● Directions: Each line from the one with "none -> lime 2x3 brick [629,371,771,556]" through the last line below must be written out exactly. Do not copy pictures.

● Data to examine:
****************
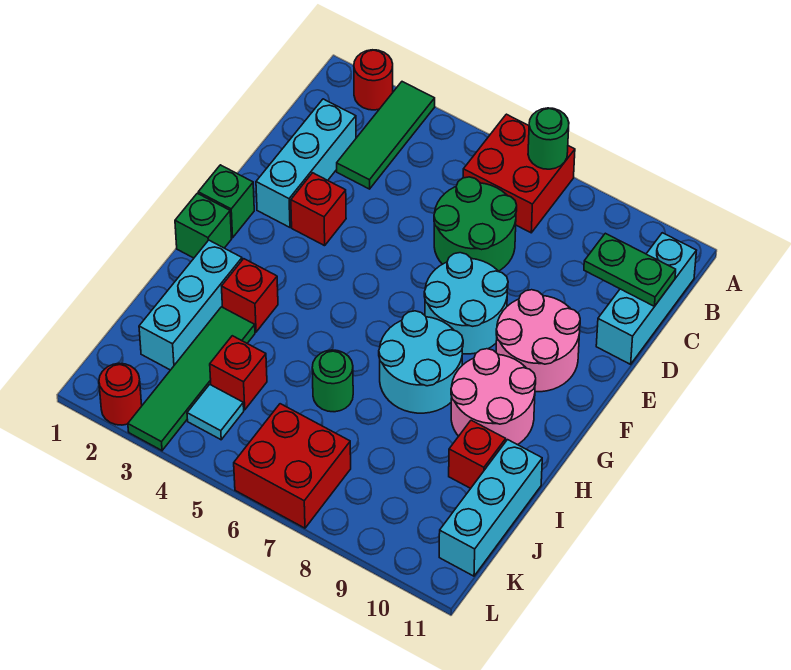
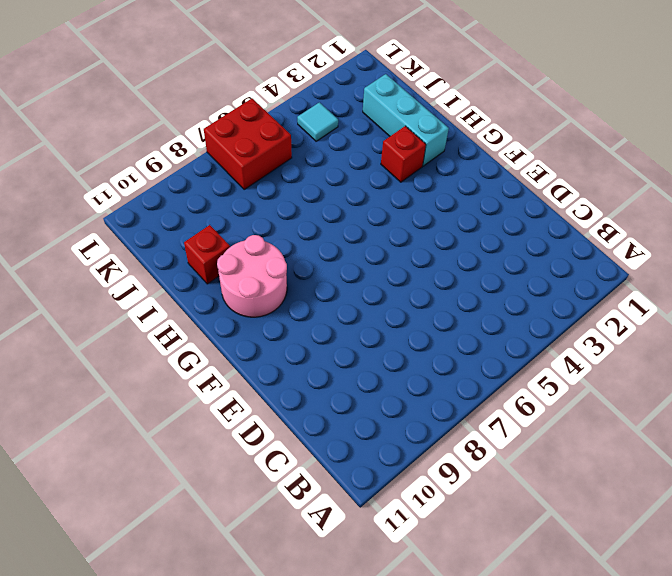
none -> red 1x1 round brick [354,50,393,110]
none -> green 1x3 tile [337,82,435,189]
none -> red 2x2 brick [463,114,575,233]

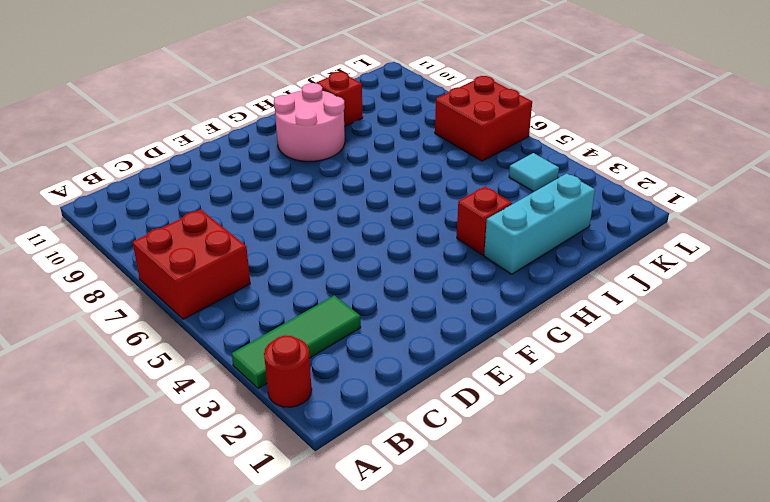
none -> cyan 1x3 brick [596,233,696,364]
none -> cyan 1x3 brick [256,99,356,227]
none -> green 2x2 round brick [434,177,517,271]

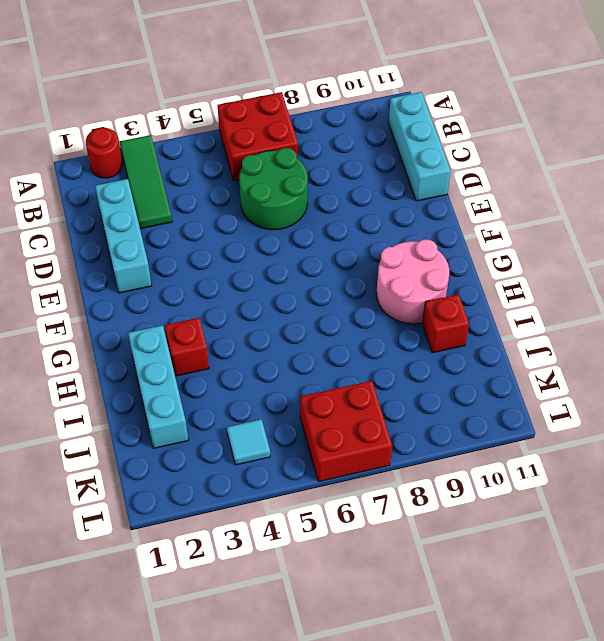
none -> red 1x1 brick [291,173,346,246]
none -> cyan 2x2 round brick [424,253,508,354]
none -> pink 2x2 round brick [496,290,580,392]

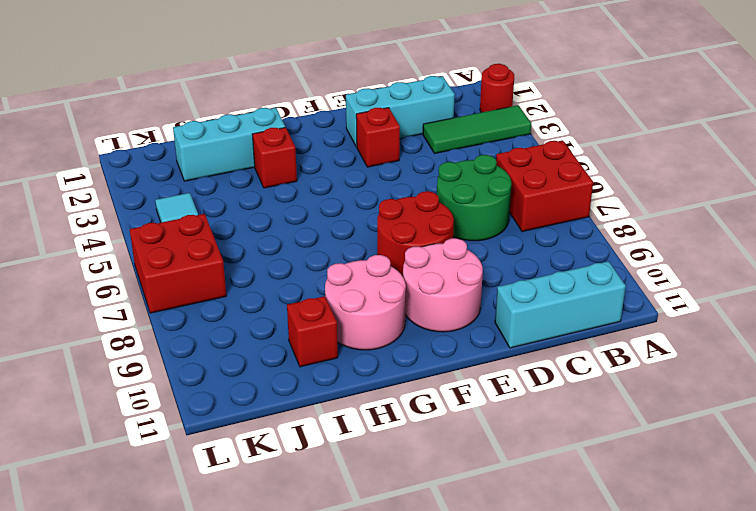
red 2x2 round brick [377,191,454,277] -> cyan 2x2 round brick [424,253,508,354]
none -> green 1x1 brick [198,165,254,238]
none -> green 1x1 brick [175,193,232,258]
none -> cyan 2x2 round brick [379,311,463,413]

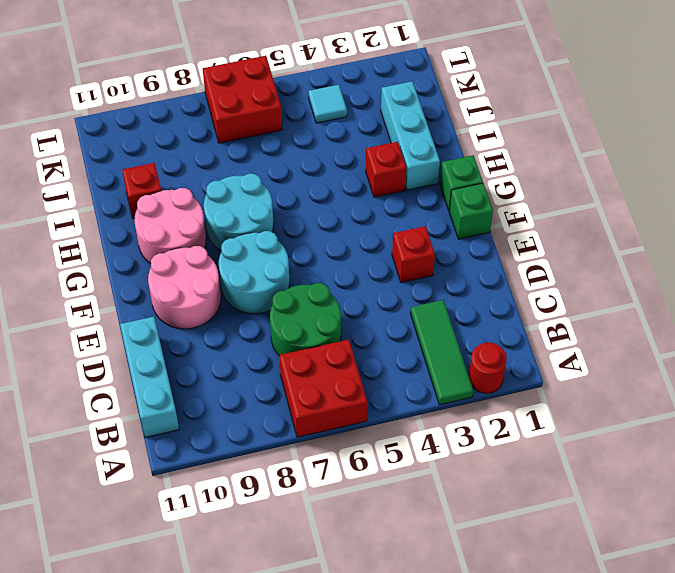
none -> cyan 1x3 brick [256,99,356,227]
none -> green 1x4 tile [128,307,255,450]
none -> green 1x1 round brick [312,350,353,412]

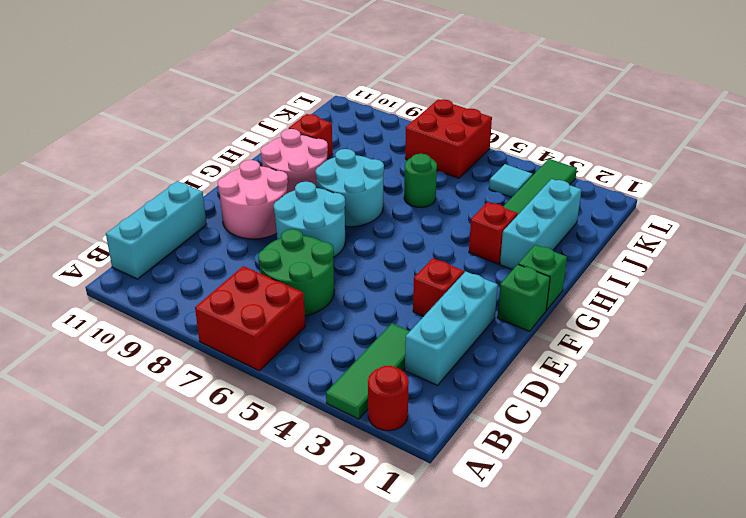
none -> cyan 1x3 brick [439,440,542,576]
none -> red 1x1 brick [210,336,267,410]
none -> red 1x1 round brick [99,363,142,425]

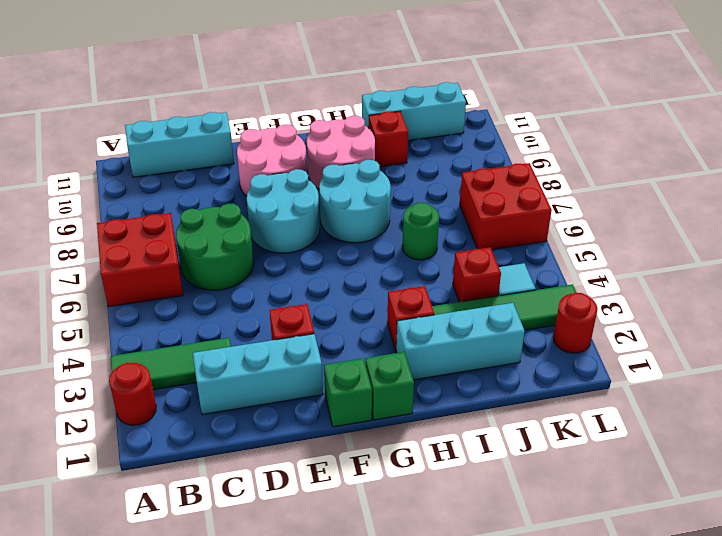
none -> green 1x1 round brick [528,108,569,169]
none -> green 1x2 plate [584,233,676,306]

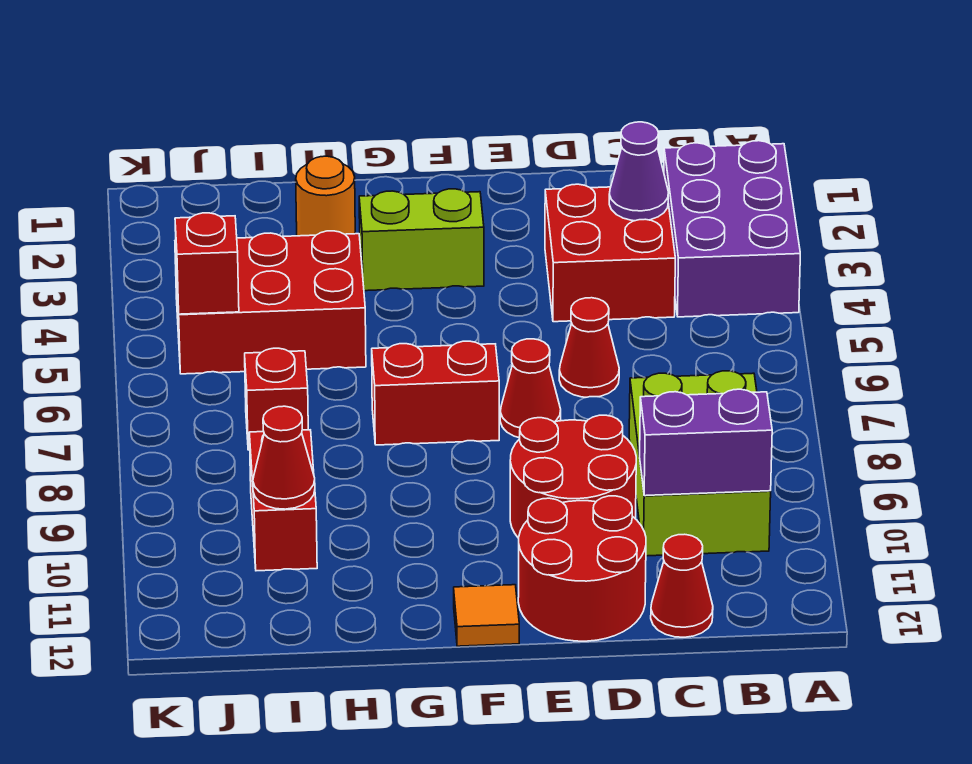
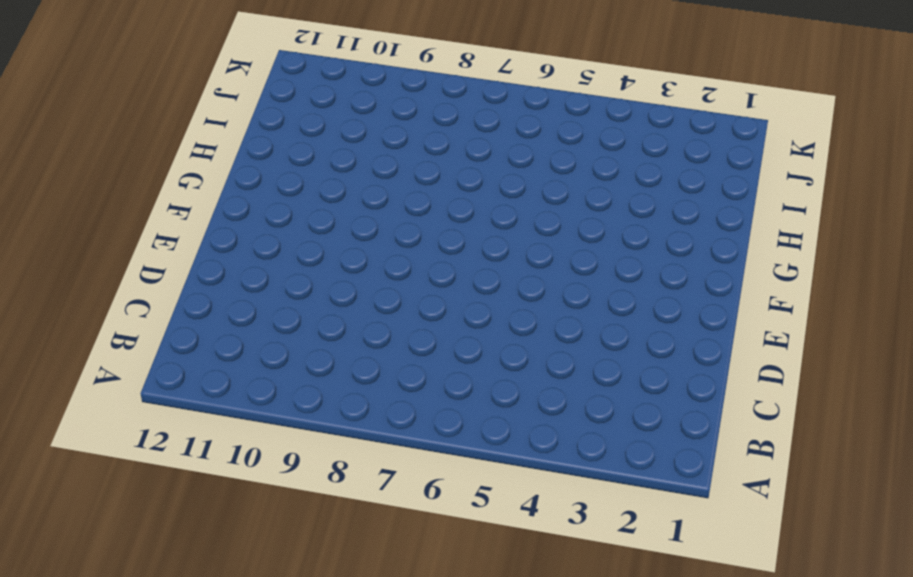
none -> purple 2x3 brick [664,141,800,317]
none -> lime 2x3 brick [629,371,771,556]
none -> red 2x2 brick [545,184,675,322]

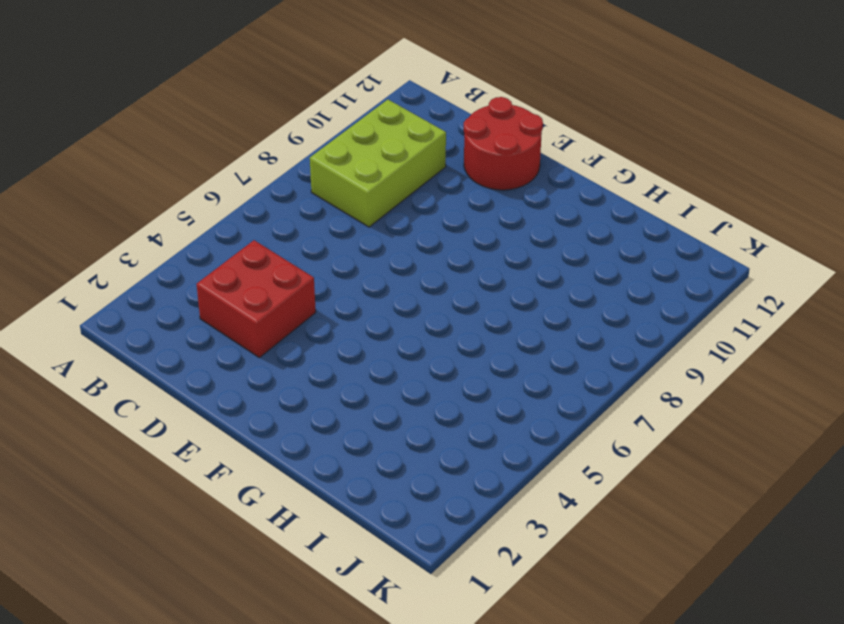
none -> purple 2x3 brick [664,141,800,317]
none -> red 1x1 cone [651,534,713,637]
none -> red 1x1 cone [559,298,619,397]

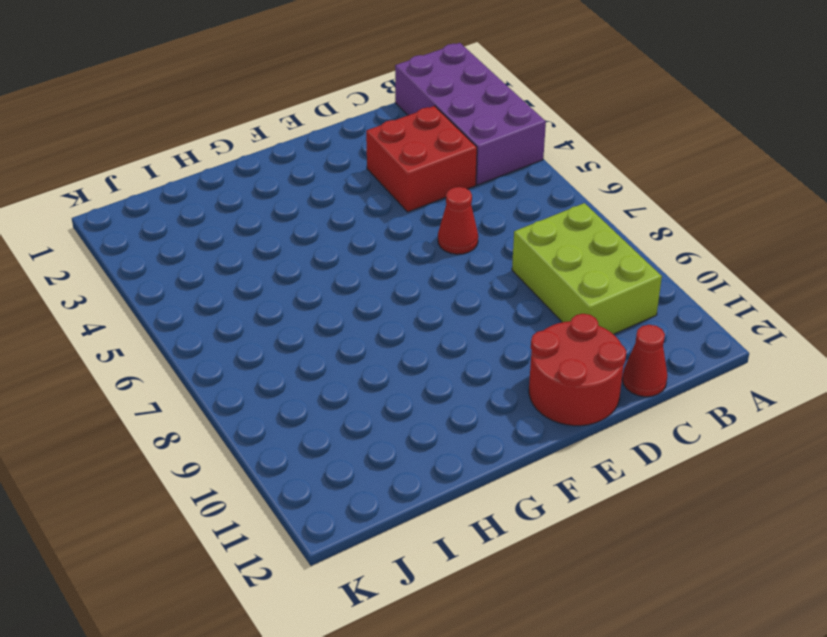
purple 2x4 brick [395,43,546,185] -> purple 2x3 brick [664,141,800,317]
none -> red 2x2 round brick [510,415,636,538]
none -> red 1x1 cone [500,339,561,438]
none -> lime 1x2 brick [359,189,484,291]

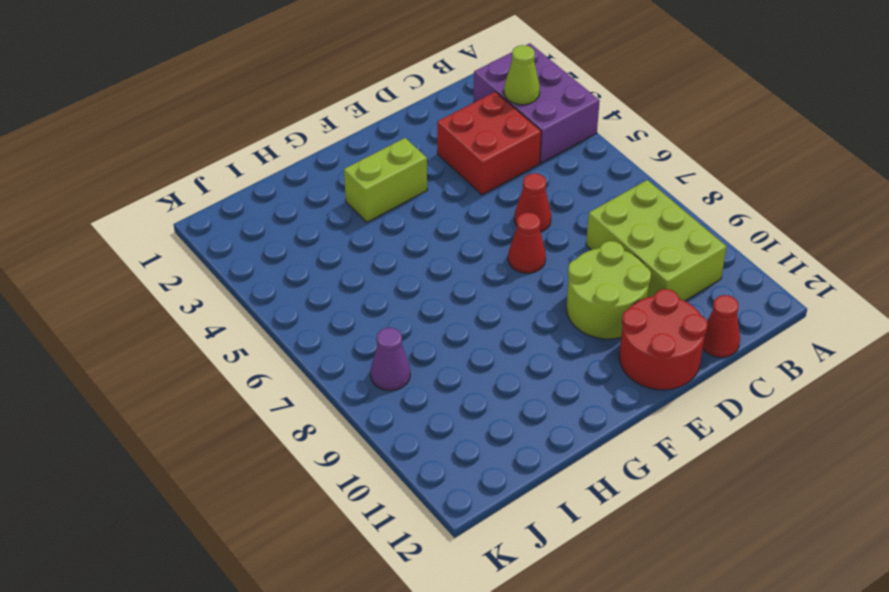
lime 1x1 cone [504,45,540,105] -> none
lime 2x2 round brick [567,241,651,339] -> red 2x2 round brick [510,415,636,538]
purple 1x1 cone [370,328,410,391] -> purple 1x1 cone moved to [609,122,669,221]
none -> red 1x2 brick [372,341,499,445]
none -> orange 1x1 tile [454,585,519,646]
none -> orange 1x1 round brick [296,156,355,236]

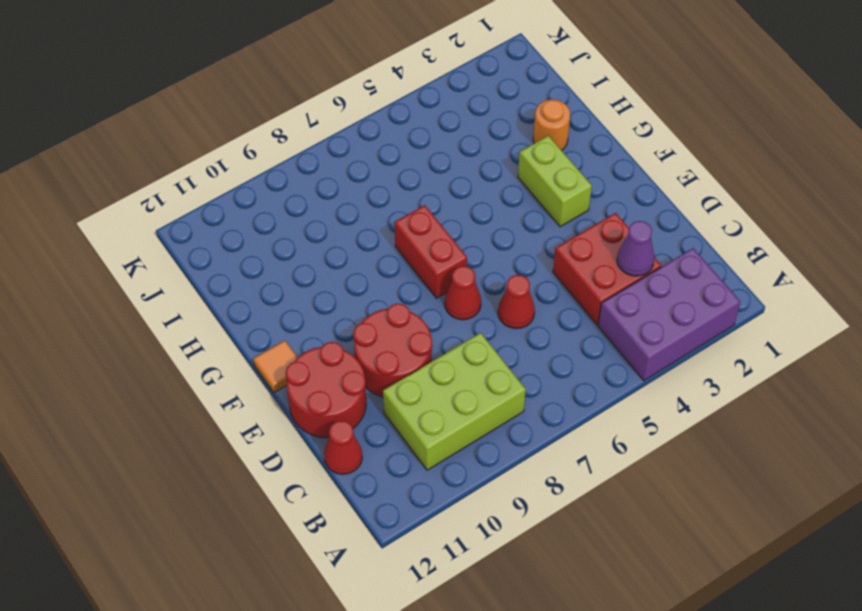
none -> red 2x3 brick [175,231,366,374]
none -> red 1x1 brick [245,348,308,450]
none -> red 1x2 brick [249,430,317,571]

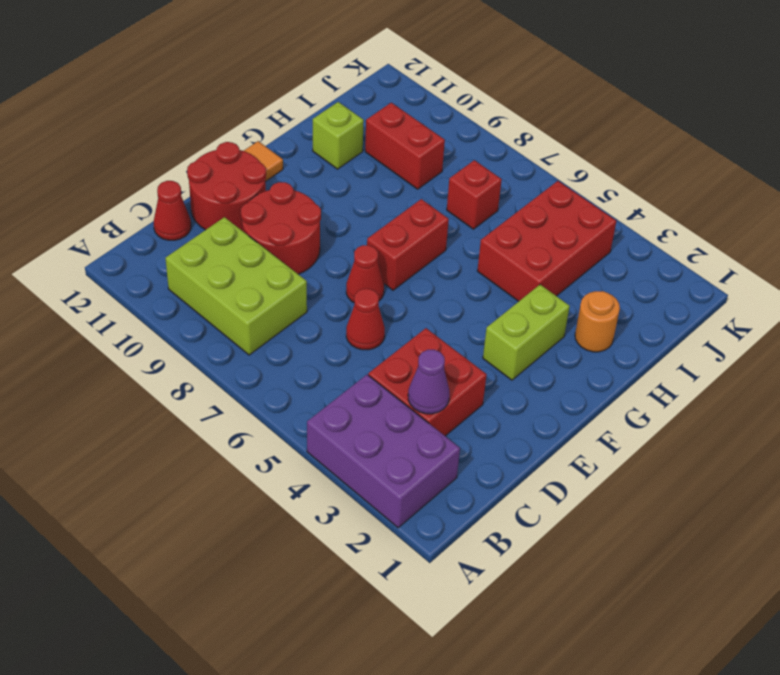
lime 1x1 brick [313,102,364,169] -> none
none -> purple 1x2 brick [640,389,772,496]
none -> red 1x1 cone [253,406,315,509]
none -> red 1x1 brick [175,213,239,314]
****************
● Result of the exercise:
none -> lime 2x3 brick [629,371,771,556]
none -> red 2x2 brick [545,184,675,322]

none -> purple 2x3 brick [664,141,800,317]
none -> red 1x1 cone [651,534,713,637]
none -> red 1x1 cone [559,298,619,397]

purple 2x4 brick [395,43,546,185] -> purple 2x3 brick [664,141,800,317]
none -> red 2x2 round brick [510,415,636,538]
none -> red 1x1 cone [500,339,561,438]
none -> lime 1x2 brick [359,189,484,291]

lime 1x1 cone [504,45,540,105] -> none
lime 2x2 round brick [567,241,651,339] -> red 2x2 round brick [510,415,636,538]
purple 1x1 cone [370,328,410,391] -> purple 1x1 cone moved to [609,122,669,221]
none -> red 1x2 brick [372,341,499,445]
none -> orange 1x1 tile [454,585,519,646]
none -> orange 1x1 round brick [296,156,355,236]

none -> red 2x3 brick [175,231,366,374]
none -> red 1x1 brick [245,348,308,450]
none -> red 1x2 brick [249,430,317,571]

lime 1x1 brick [313,102,364,169] -> none
none -> purple 1x2 brick [640,389,772,496]
none -> red 1x1 cone [253,406,315,509]
none -> red 1x1 brick [175,213,239,314]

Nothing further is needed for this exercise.